── DATASET RECORDS
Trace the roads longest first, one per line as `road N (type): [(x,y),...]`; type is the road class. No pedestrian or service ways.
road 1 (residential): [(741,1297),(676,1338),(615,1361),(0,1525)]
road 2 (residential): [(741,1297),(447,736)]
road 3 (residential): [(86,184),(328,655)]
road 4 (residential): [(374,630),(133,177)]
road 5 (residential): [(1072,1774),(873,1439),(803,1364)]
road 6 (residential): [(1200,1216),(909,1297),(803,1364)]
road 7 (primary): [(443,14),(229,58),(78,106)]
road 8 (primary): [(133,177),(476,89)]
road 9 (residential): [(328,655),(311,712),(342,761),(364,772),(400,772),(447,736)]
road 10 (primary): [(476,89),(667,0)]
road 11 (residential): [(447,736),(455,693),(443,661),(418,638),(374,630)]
────
Return each line of the data exactly as it was given.

Trace the roads longest first, one per line as `road N (type): [(x,y),...]`; type is the road class. No pedestrian or service ways.
road 1 (residential): [(741,1297),(676,1338),(615,1361),(0,1525)]
road 2 (residential): [(741,1297),(447,736)]
road 3 (residential): [(86,184),(328,655)]
road 4 (residential): [(374,630),(133,177)]
road 5 (residential): [(1072,1774),(873,1439),(803,1364)]
road 6 (residential): [(1200,1216),(909,1297),(803,1364)]
road 7 (primary): [(443,14),(229,58),(78,106)]
road 8 (primary): [(133,177),(476,89)]
road 9 (residential): [(328,655),(311,712),(342,761),(364,772),(400,772),(447,736)]
road 10 (primary): [(476,89),(667,0)]
road 11 (residential): [(447,736),(455,693),(443,661),(418,638),(374,630)]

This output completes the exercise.